====== Material for the task
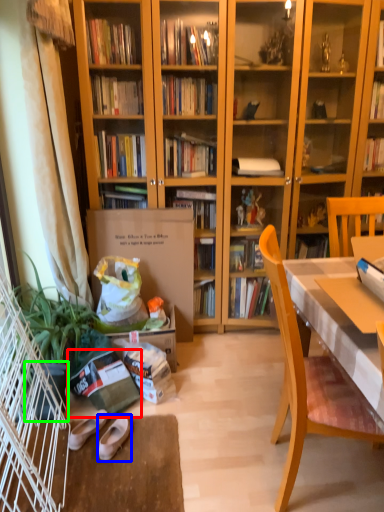
Question: Which is farther away from paperback book (highlighted by a red box)? footwear (highlighted by a blue box) or flowerpot (highlighted by a green box)?

Choices:
 (A) footwear
 (B) flowerpot

Answer: (A)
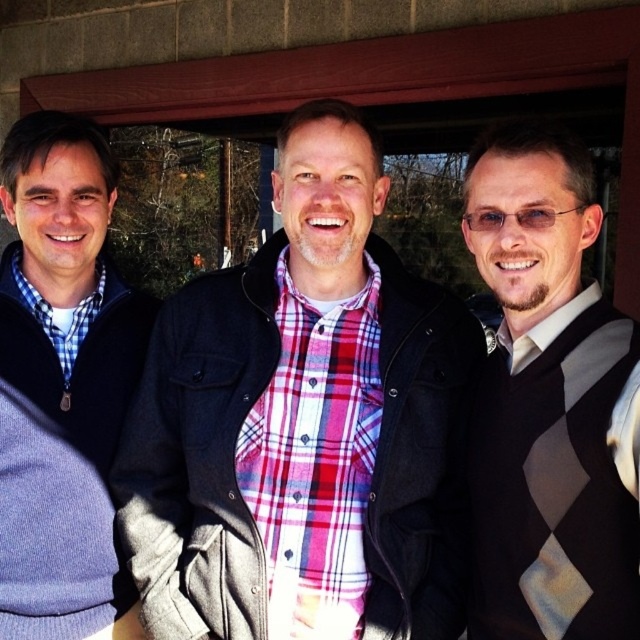
In the scene shown: Does argyle sweater vest at right lie behind matte black sweater at left?

No, it is in front of matte black sweater at left.

You are a GUI agent. You are given a task and a screenshot of the screen. Output one action in this format:
    pyautogui.click(x=<x>, y=<y>)
    Task: Click on the argyle sweater vest at right
    The image size is (640, 640).
    Given the screenshot: What is the action you would take?
    pyautogui.click(x=548, y=403)

The height and width of the screenshot is (640, 640). I want to click on argyle sweater vest at right, so click(x=548, y=403).

Does plaid shirt at center have a lesser width compared to argyle sweater vest at right?

In fact, plaid shirt at center might be wider than argyle sweater vest at right.

Is plaid shirt at center wider than argyle sweater vest at right?

Correct, the width of plaid shirt at center exceeds that of argyle sweater vest at right.

Which is in front, point (365, 448) or point (502, 426)?

Positioned in front is point (502, 426).

At what (x,y) coordinates should I click in order to perform the action: click on plaid shirt at center. Please return your answer as a coordinate pair (x, y). The image size is (640, 640). Looking at the image, I should click on (301, 422).

Does plaid shirt at center appear over matte black sweater at left?

No.

Locate an element on the screen. The height and width of the screenshot is (640, 640). plaid shirt at center is located at coordinates (301, 422).

Is point (332, 452) farther from camera compared to point (77, 230)?

No, it is in front of (77, 230).

Where is `plaid shirt at center`? The height and width of the screenshot is (640, 640). plaid shirt at center is located at coordinates (301, 422).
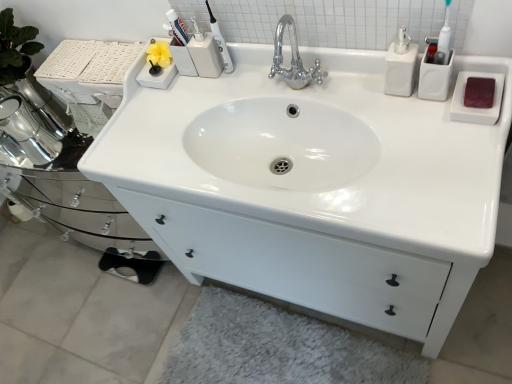
Question: Is matte plastic toothbrush at upper center behind white glossy sink at center?

Choices:
 (A) no
 (B) yes

Answer: (B)

Question: Considering the relative sizes of matte plastic toothbrush at upper center and white glossy sink at center in the image provided, is matte plastic toothbrush at upper center shorter than white glossy sink at center?

Choices:
 (A) no
 (B) yes

Answer: (B)

Question: Is matte plastic toothbrush at upper center surrounding white glossy sink at center?

Choices:
 (A) no
 (B) yes

Answer: (A)

Question: Considering the relative sizes of matte plastic toothbrush at upper center and white glossy sink at center in the image provided, is matte plastic toothbrush at upper center taller than white glossy sink at center?

Choices:
 (A) no
 (B) yes

Answer: (A)

Question: Is white glossy sink at center at the back of matte plastic toothbrush at upper center?

Choices:
 (A) no
 (B) yes

Answer: (A)

Question: Is the depth of matte plastic toothbrush at upper center less than that of white glossy sink at center?

Choices:
 (A) no
 (B) yes

Answer: (A)

Question: From a real-world perspective, does white fluffy bath mat at lower center stand above white glossy soap dispenser at upper right?

Choices:
 (A) no
 (B) yes

Answer: (A)

Question: Is white fluffy bath mat at lower center oriented away from white glossy soap dispenser at upper right?

Choices:
 (A) yes
 (B) no

Answer: (B)

Question: Is white fluffy bath mat at lower center next to white glossy soap dispenser at upper right and touching it?

Choices:
 (A) no
 (B) yes

Answer: (A)

Question: Does white fluffy bath mat at lower center turn towards white glossy soap dispenser at upper right?

Choices:
 (A) yes
 (B) no

Answer: (B)

Question: Considering the relative sizes of white fluffy bath mat at lower center and white glossy soap dispenser at upper right in the image provided, is white fluffy bath mat at lower center smaller than white glossy soap dispenser at upper right?

Choices:
 (A) no
 (B) yes

Answer: (A)

Question: From the image's perspective, would you say white fluffy bath mat at lower center is positioned over white glossy soap dispenser at upper right?

Choices:
 (A) yes
 (B) no

Answer: (B)

Question: Can you see white glossy soap dispenser at upper right touching white glossy sink at center?

Choices:
 (A) yes
 (B) no

Answer: (B)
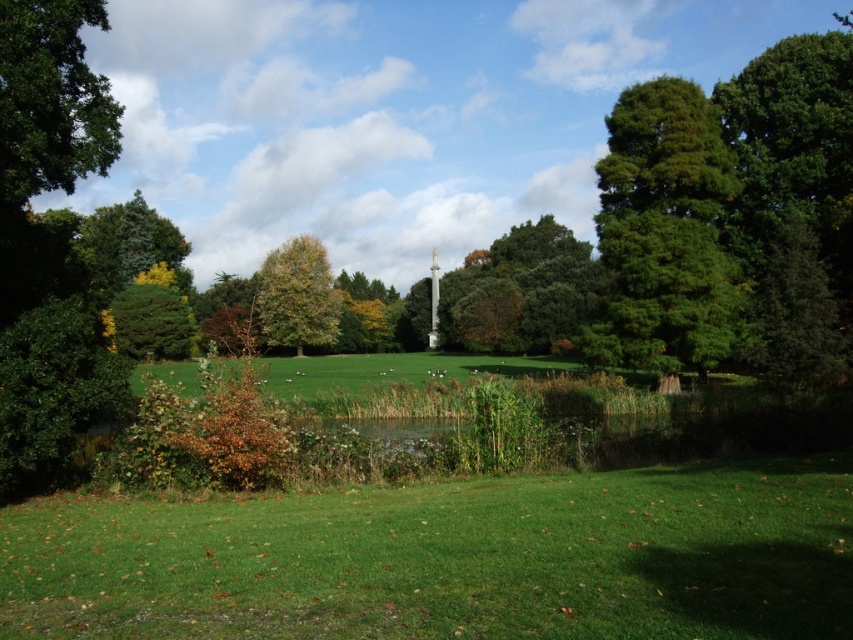
Is green grassy field at lower center below green leafy tree at center?

Yes, green grassy field at lower center is below green leafy tree at center.

Who is more distant from viewer, (512,508) or (305,323)?

Positioned behind is point (305,323).

This screenshot has height=640, width=853. Identify the location of green grassy field at lower center. (450, 560).

Is green leafy tree at upper left smaller than green leafy tree at center?

Correct, green leafy tree at upper left occupies less space than green leafy tree at center.

Is green leafy tree at upper left taller than green leafy tree at center?

In fact, green leafy tree at upper left may be shorter than green leafy tree at center.

Between point (64, 129) and point (258, 316), which one is positioned behind?

Point (258, 316)

This screenshot has width=853, height=640. Identify the location of green leafy tree at upper left. (51, 99).

Can you confirm if green glossy tree at right is shorter than green leafy tree at center?

Correct, green glossy tree at right is not as tall as green leafy tree at center.

Who is more distant from viewer, (x=637, y=269) or (x=305, y=236)?

The point (x=305, y=236) is more distant.

Identify the location of green glossy tree at right. (666, 228).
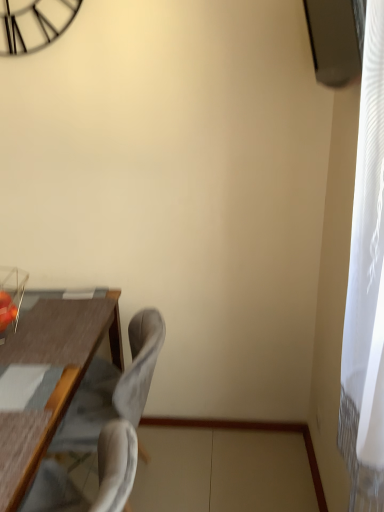
Question: In terms of width, does gray fabric swivel chair at lower left look wider or thinner when compared to suede-like gray chair at center-left?

Choices:
 (A) wide
 (B) thin

Answer: (B)

Question: Considering the relative positions of gray fabric swivel chair at lower left and suede-like gray chair at center-left in the image provided, is gray fabric swivel chair at lower left to the left or to the right of suede-like gray chair at center-left?

Choices:
 (A) left
 (B) right

Answer: (A)

Question: Considering the positions of gray fabric swivel chair at lower left and suede-like gray chair at center-left in the image, is gray fabric swivel chair at lower left bigger or smaller than suede-like gray chair at center-left?

Choices:
 (A) small
 (B) big

Answer: (A)

Question: In terms of width, does suede-like gray chair at center-left look wider or thinner when compared to gray fabric swivel chair at lower left?

Choices:
 (A) thin
 (B) wide

Answer: (B)

Question: In the image, is suede-like gray chair at center-left positioned in front of or behind gray fabric swivel chair at lower left?

Choices:
 (A) behind
 (B) front

Answer: (A)

Question: Is suede-like gray chair at center-left to the left or to the right of gray fabric swivel chair at lower left in the image?

Choices:
 (A) left
 (B) right

Answer: (B)

Question: Based on their sizes in the image, would you say suede-like gray chair at center-left is bigger or smaller than gray fabric swivel chair at lower left?

Choices:
 (A) big
 (B) small

Answer: (A)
============
● Your task: Extract every line from the rows above that contains the string "grassy". Case counts.

● Result:
Is green grassy field at lower center below green leafy tree at center?
Yes, green grassy field at lower center is below green leafy tree at center.
This screenshot has height=640, width=853. Identify the location of green grassy field at lower center. (450, 560).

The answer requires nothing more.